● HOW TO COMPLETE THIS TASK
Search the entries for the word "DRIVER" and report each line that has it.
──────────────────────────────
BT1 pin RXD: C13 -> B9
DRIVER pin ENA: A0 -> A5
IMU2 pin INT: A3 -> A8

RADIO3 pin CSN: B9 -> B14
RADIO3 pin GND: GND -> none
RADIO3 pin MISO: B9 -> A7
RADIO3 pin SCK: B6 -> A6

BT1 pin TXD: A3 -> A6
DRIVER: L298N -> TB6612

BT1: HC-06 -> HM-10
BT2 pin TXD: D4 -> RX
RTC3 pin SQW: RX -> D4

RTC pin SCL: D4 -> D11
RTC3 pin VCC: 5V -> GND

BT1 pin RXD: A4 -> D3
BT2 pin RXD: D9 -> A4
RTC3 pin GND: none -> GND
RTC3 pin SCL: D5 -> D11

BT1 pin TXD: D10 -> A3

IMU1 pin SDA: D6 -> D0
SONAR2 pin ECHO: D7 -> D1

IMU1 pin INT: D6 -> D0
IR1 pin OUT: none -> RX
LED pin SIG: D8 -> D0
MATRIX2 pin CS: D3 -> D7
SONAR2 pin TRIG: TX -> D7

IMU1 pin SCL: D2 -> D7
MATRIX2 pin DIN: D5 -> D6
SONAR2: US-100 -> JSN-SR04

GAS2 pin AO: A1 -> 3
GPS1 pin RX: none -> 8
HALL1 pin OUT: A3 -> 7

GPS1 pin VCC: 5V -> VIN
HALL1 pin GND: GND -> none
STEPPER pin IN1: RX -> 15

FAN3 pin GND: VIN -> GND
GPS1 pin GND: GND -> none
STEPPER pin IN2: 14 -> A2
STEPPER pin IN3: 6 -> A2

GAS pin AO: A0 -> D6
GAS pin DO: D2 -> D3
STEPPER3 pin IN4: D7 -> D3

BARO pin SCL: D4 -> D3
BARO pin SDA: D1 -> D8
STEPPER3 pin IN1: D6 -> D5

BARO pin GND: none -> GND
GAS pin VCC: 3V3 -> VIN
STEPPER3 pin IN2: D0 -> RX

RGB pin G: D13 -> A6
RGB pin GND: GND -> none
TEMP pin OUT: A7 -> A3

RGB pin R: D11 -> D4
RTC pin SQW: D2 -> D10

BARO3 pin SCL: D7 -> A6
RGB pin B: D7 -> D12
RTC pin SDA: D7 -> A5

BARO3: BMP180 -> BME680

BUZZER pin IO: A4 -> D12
──────────────────────────────
● EXPECTED ANSWER
DRIVER pin ENA: A0 -> A5
DRIVER: L298N -> TB6612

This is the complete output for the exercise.